▸ Problem: I'd like every line from the material below that has "none" in it.
◆ ◆ ◆ ◆ ◆
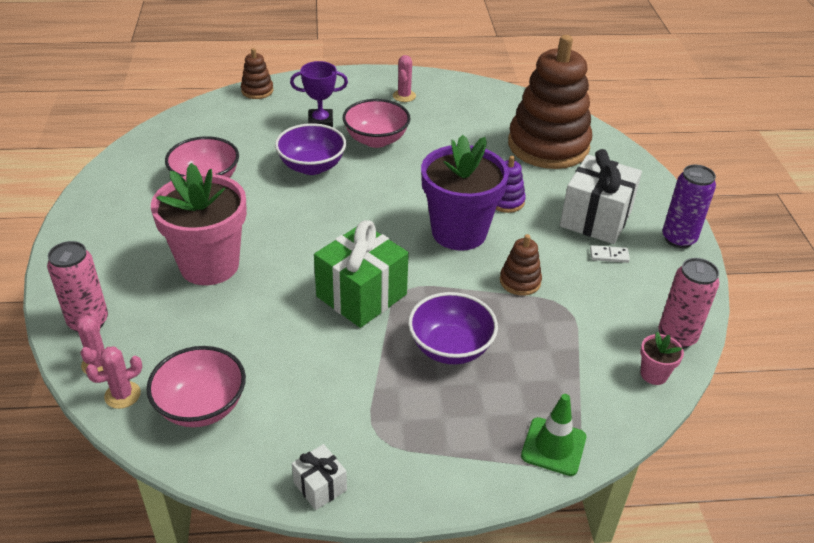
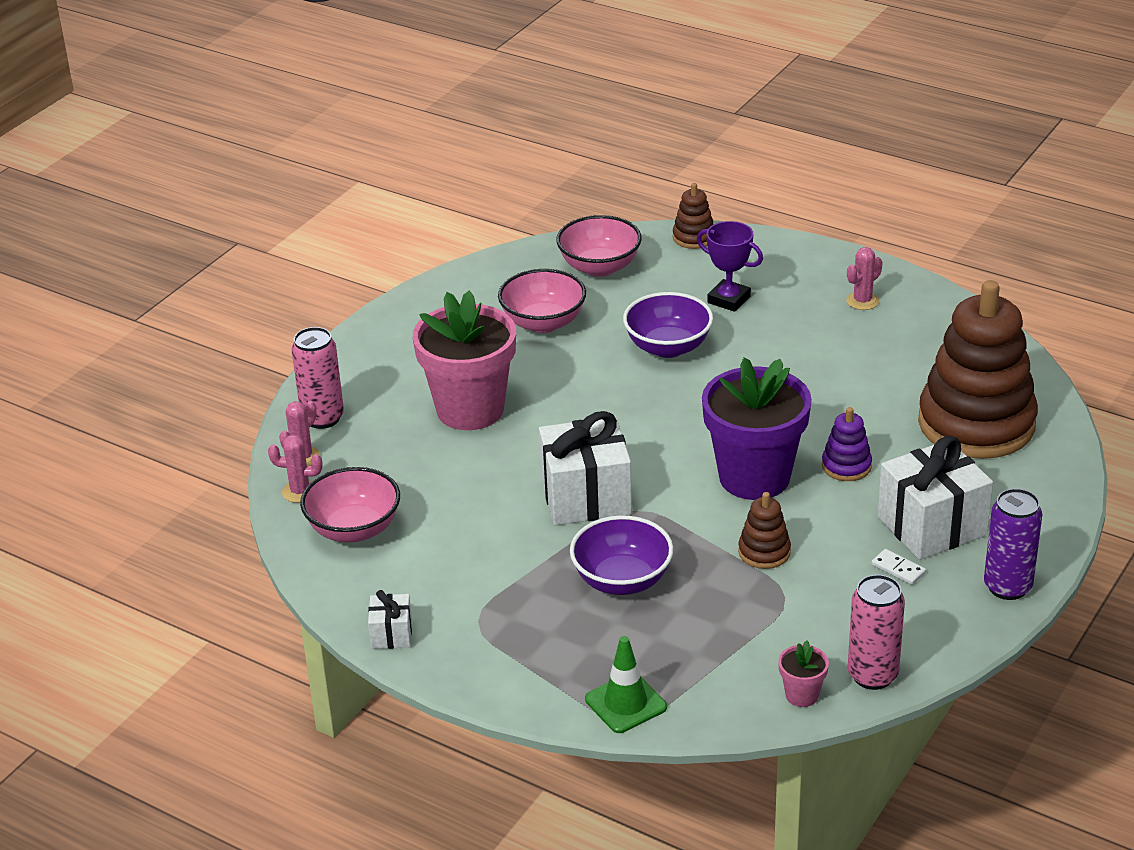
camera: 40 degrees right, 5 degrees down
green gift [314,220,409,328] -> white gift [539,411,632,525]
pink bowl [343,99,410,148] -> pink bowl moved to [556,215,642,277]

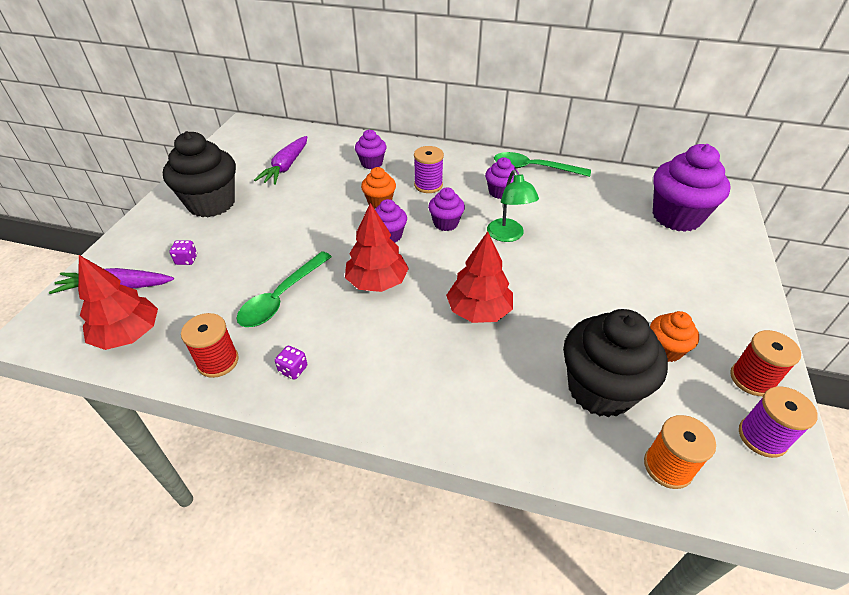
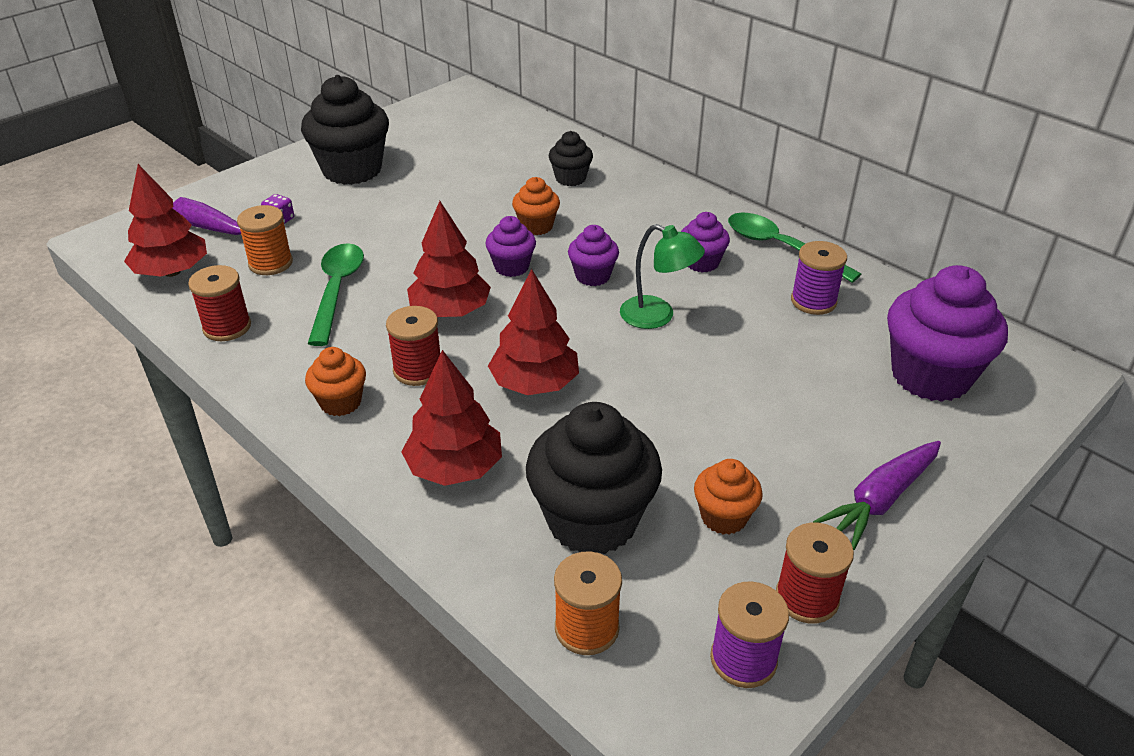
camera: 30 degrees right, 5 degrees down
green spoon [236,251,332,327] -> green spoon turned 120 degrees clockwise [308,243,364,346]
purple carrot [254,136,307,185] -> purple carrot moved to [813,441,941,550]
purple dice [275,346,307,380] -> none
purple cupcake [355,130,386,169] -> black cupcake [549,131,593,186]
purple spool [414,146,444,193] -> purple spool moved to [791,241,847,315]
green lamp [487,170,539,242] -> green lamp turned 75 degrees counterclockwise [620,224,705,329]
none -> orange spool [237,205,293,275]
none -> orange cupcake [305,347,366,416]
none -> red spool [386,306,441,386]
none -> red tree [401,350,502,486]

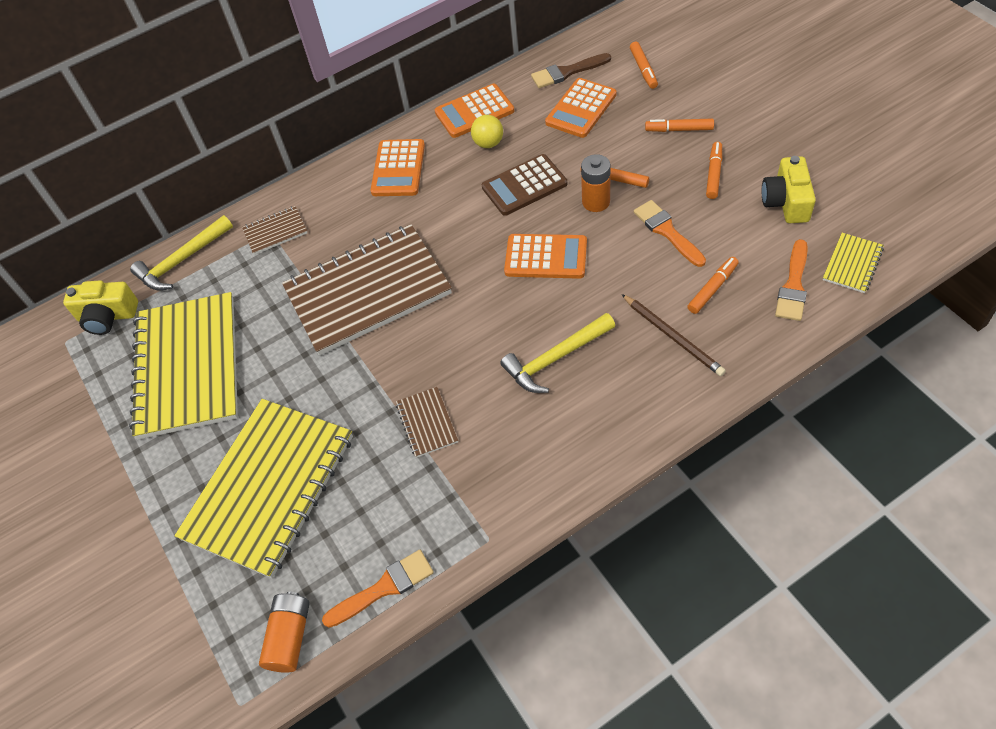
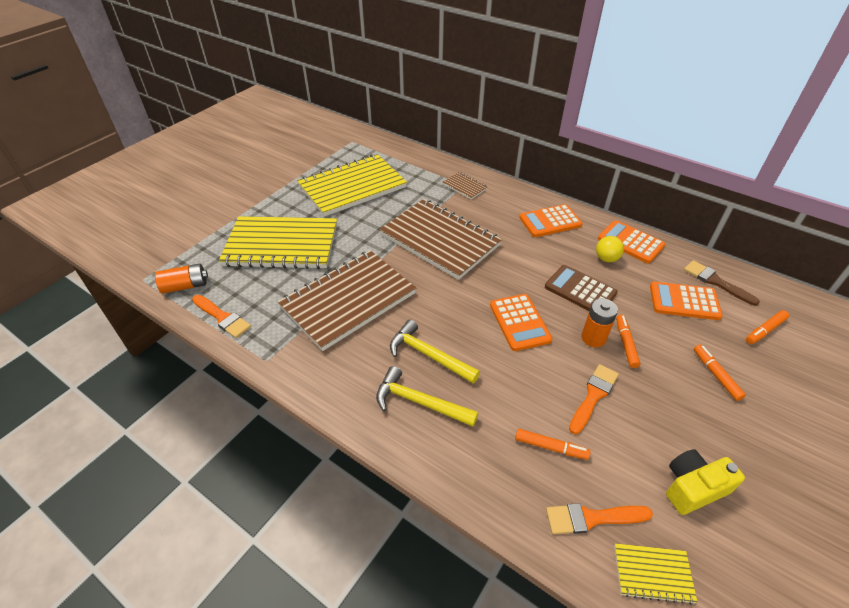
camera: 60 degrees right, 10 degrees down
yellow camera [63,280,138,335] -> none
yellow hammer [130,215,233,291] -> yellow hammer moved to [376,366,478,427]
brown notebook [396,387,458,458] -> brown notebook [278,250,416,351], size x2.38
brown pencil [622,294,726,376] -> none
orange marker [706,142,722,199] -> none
◆ ◆ ◆ ◆ ◆
▸ Result for this exercise:
purple dice [275,346,307,380] -> none
none -> orange spool [237,205,293,275]
none -> orange cupcake [305,347,366,416]
none -> red spool [386,306,441,386]
none -> red tree [401,350,502,486]
yellow camera [63,280,138,335] -> none
brown pencil [622,294,726,376] -> none
orange marker [706,142,722,199] -> none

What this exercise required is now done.